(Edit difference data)
----
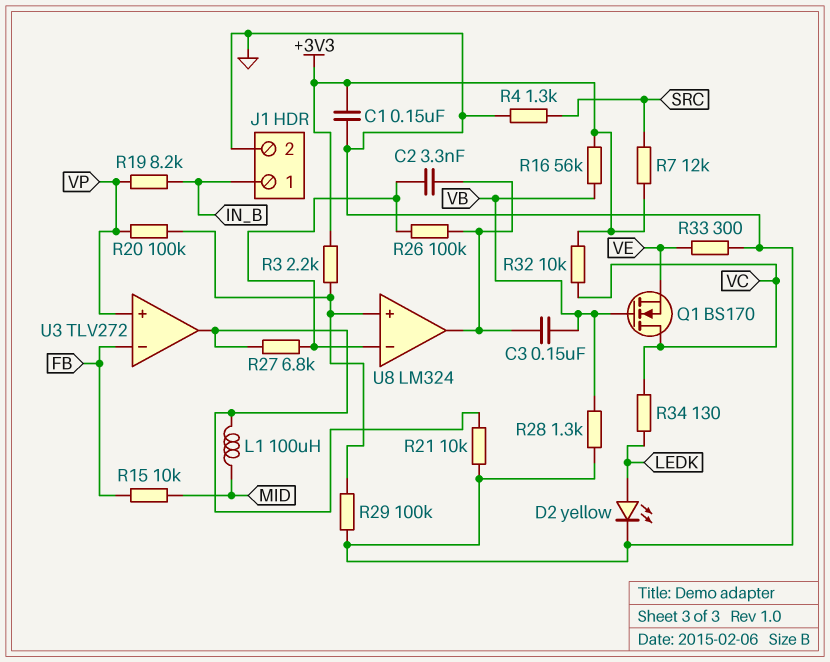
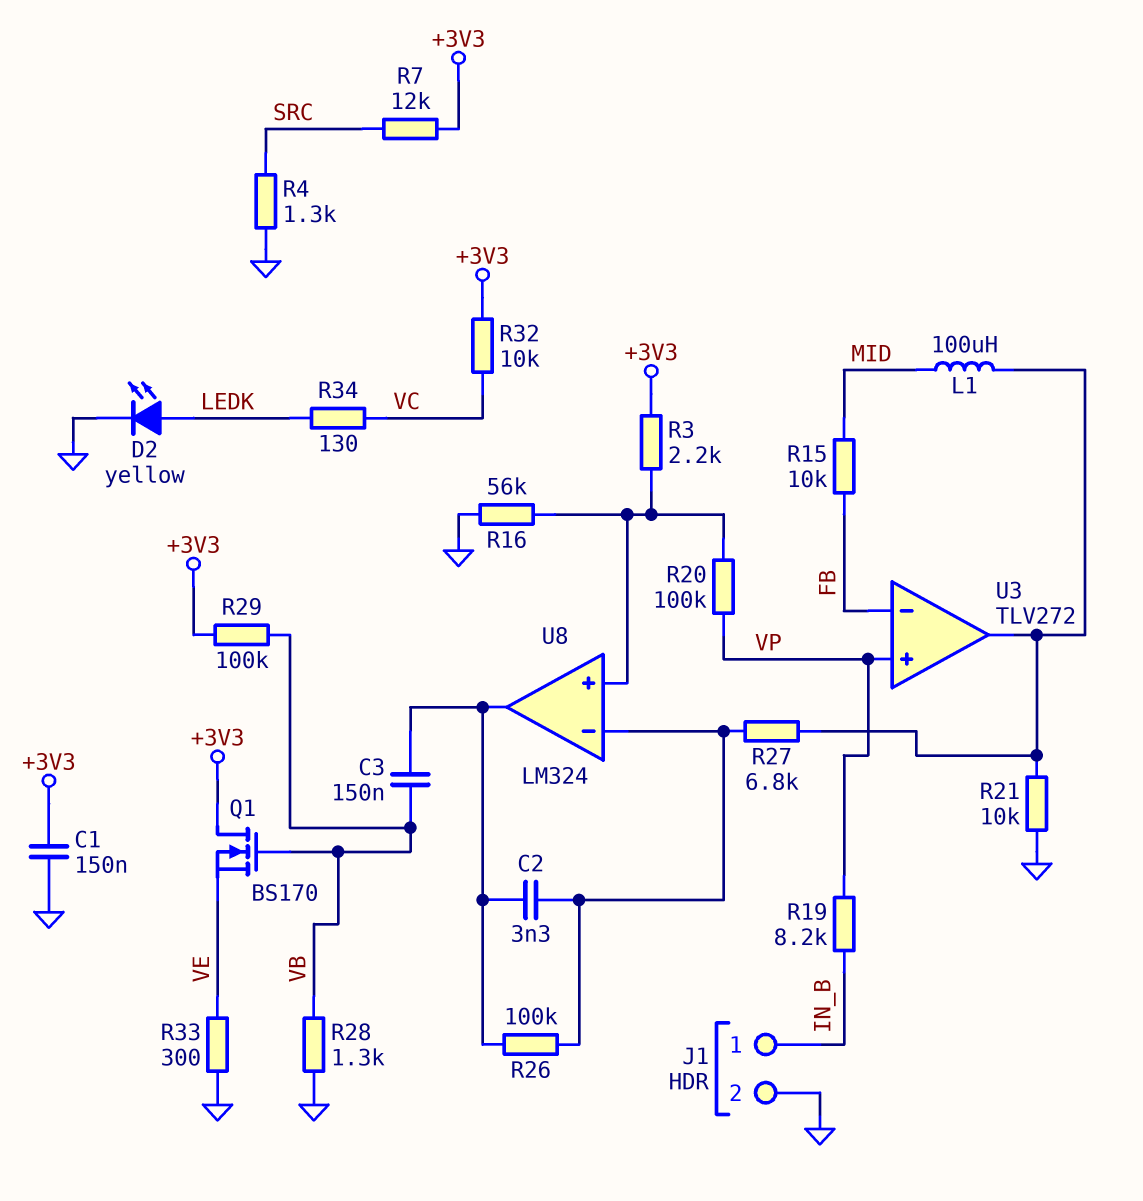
Q1: NMOS BS170 (G VB, D VC, S VE) -> NMOS BS170 (G VB, D +3V3, S VE)
R16: 56k (+3V3, VB) -> 56k (GND, U8/in+)
R29: 100k (GND, U8/in+) -> 100k (+3V3, VB)

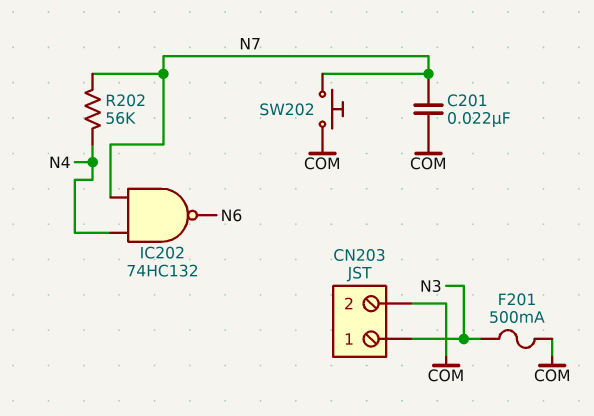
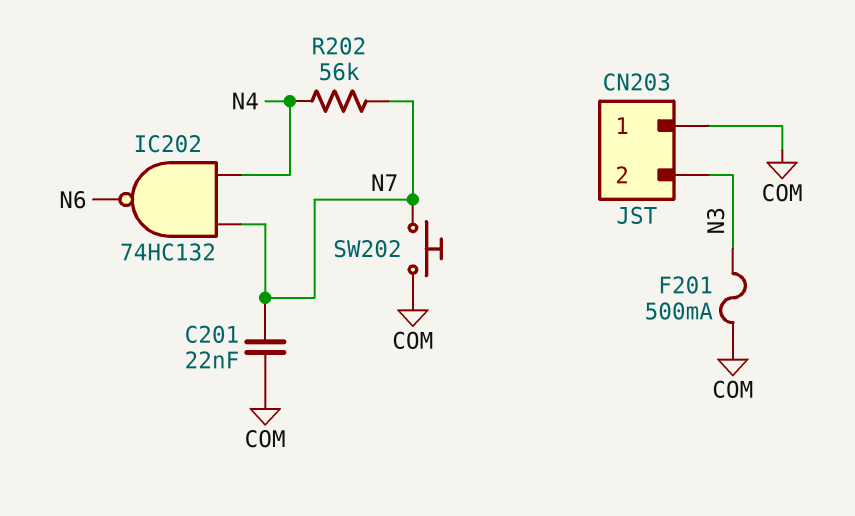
CN203 pin 1: N3 -> COM
CN203 pin 2: COM -> N3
----
### Task goal
Send back the entries above exactly. Skip the images.

### Output of the task
Q1: NMOS BS170 (G VB, D VC, S VE) -> NMOS BS170 (G VB, D +3V3, S VE)
R16: 56k (+3V3, VB) -> 56k (GND, U8/in+)
R29: 100k (GND, U8/in+) -> 100k (+3V3, VB)

CN203 pin 1: N3 -> COM
CN203 pin 2: COM -> N3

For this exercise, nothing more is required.